**TASK PROMPT**
Put the lines of the listing into a numbered list, starting with the line containing "Does point (208, 163)" and going on through the line containing "From a real-world perspective, who is located higher, black". Leave out any blank lines.

%%

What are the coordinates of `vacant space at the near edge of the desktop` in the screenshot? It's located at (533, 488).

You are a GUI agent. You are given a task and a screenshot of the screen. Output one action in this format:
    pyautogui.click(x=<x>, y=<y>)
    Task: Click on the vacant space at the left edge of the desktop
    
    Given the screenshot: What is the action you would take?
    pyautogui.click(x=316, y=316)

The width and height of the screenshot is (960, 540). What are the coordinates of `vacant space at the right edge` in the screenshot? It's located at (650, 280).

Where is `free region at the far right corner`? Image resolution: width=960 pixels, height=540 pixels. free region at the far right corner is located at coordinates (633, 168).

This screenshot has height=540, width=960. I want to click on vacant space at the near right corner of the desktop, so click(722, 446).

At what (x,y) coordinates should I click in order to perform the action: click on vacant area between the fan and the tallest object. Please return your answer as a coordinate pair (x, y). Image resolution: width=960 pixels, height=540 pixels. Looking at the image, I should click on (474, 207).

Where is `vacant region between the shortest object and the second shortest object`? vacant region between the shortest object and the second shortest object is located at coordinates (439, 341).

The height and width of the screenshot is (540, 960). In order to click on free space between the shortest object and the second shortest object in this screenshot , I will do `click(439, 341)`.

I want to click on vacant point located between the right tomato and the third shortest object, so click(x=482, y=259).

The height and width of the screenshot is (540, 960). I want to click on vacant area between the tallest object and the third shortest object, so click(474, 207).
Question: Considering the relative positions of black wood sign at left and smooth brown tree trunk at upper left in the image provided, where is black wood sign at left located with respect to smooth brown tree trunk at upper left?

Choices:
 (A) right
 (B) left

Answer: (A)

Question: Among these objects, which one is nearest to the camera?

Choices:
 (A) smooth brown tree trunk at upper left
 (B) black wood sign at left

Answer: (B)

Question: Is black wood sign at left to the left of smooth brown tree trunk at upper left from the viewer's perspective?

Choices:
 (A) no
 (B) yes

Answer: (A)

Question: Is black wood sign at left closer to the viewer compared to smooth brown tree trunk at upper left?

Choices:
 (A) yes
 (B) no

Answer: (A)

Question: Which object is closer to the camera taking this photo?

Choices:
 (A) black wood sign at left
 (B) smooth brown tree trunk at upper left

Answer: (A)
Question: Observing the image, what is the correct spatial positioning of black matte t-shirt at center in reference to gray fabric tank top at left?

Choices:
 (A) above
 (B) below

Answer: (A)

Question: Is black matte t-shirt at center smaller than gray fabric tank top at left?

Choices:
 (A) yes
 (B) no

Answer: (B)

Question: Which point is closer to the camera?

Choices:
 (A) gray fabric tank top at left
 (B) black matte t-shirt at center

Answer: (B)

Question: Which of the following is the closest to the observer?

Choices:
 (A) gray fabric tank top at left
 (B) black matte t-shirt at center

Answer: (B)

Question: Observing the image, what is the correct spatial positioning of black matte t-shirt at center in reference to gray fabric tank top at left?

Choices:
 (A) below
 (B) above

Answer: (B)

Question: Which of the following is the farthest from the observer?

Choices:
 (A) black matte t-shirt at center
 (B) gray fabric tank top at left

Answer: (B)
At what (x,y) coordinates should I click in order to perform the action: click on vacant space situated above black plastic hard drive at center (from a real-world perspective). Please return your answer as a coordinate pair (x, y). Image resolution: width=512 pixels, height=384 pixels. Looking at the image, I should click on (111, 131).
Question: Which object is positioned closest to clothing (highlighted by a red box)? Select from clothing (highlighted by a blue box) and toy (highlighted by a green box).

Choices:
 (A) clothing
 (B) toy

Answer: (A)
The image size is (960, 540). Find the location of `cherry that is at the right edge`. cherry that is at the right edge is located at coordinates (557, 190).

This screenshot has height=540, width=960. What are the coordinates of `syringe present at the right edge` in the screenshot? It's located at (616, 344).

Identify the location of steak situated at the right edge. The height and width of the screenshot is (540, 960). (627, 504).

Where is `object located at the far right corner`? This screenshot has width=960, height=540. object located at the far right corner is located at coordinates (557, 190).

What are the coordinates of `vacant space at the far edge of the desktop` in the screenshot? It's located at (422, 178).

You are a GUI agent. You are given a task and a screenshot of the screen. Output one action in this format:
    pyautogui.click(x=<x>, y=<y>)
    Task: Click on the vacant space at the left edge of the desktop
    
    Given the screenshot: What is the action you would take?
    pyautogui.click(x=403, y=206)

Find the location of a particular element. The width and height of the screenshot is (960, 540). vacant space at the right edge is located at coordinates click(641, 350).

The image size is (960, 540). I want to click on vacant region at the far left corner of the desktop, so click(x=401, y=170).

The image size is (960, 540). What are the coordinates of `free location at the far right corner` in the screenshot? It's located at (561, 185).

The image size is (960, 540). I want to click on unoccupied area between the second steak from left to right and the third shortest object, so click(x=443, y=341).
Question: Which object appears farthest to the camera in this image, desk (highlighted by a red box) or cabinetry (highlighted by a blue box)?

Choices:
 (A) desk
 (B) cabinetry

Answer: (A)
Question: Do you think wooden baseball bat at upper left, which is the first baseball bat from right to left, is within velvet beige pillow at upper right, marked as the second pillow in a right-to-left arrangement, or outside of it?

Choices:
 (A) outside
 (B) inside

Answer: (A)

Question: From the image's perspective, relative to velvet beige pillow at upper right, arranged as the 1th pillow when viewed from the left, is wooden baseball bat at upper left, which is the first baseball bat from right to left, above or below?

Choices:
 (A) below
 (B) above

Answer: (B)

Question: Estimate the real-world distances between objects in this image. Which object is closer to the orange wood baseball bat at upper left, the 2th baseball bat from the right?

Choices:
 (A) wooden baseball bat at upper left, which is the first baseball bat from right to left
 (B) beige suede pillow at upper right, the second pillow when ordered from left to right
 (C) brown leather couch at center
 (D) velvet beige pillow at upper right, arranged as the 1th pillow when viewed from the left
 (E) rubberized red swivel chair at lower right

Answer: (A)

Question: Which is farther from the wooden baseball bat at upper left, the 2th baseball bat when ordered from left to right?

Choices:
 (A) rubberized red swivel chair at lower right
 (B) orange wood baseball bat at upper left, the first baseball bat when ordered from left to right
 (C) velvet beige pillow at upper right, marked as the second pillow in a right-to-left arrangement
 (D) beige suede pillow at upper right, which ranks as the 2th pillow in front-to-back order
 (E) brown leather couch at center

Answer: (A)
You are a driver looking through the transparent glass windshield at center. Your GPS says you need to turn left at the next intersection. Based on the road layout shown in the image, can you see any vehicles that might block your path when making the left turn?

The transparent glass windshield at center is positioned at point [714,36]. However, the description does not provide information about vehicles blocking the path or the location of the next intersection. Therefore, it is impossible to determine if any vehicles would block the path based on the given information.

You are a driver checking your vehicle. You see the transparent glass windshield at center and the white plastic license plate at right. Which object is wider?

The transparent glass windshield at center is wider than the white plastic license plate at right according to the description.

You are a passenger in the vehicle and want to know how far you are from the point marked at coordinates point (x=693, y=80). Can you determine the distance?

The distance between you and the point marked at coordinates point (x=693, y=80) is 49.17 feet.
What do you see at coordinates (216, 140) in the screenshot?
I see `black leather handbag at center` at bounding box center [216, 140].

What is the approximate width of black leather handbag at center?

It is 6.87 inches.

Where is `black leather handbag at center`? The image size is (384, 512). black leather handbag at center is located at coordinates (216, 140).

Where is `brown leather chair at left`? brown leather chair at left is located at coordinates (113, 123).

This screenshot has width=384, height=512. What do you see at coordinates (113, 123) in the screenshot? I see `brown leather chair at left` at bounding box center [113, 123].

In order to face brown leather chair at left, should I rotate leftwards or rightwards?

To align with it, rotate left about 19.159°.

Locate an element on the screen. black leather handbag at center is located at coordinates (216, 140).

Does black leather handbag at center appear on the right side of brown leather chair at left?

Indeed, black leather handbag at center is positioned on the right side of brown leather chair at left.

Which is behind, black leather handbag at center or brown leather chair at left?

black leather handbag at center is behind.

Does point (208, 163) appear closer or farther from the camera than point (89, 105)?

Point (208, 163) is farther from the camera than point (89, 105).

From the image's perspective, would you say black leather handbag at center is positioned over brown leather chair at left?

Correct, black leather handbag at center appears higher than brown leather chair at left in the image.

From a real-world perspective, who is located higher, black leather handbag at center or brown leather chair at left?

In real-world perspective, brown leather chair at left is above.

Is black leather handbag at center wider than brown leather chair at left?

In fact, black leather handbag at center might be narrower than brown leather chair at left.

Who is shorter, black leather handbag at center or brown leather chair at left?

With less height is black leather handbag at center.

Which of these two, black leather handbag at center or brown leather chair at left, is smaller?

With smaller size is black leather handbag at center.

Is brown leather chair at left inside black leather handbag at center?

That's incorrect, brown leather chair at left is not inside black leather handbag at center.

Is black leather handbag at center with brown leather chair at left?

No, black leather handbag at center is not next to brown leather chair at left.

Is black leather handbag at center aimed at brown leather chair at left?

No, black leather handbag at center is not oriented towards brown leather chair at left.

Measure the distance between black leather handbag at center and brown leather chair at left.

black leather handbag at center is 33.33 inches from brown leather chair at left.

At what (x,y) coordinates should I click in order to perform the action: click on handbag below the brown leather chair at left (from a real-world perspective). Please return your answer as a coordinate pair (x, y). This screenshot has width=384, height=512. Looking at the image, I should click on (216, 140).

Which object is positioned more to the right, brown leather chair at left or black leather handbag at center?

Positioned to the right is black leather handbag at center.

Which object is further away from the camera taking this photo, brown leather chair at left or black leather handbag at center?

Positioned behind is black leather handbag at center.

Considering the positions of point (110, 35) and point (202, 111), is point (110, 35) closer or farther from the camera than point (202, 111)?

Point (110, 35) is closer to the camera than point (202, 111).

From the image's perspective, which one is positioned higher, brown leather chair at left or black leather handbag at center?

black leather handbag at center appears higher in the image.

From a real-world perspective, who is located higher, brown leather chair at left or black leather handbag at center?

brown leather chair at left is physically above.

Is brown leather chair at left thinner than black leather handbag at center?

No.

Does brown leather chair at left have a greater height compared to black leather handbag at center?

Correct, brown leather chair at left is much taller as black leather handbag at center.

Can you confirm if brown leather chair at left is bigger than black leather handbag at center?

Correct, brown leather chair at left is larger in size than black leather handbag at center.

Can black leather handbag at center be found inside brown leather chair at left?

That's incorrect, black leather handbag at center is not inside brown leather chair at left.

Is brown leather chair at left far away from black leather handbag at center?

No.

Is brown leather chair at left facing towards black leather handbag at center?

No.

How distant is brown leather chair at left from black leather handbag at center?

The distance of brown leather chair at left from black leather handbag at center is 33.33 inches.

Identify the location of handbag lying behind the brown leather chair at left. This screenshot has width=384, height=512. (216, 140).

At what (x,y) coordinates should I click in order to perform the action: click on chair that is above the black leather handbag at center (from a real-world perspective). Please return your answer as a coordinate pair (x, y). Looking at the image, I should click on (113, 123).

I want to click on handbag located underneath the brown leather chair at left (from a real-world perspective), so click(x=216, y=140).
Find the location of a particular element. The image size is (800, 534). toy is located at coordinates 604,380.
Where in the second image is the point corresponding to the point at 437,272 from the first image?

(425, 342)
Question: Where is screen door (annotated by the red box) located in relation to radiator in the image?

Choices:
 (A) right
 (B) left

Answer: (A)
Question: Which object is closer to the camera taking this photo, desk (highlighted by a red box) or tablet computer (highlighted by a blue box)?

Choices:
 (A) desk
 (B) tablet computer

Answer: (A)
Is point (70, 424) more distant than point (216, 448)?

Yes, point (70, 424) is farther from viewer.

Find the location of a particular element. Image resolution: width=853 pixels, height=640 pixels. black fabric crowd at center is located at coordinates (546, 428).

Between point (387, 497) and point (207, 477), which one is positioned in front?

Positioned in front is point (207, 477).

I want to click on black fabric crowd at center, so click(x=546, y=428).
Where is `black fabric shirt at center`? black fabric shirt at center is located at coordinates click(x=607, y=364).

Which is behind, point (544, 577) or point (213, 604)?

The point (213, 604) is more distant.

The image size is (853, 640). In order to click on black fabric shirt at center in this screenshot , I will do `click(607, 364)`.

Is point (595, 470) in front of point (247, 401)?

%%

**ANSWER TO THE EXERCISE**
1. Does point (208, 163) appear closer or farther from the camera than point (89, 105)?
2. Point (208, 163) is farther from the camera than point (89, 105).
3. From the image's perspective, would you say black leather handbag at center is positioned over brown leather chair at left?
4. Correct, black leather handbag at center appears higher than brown leather chair at left in the image.
5. From a real-world perspective, who is located higher, black leather handbag at center or brown leather chair at left?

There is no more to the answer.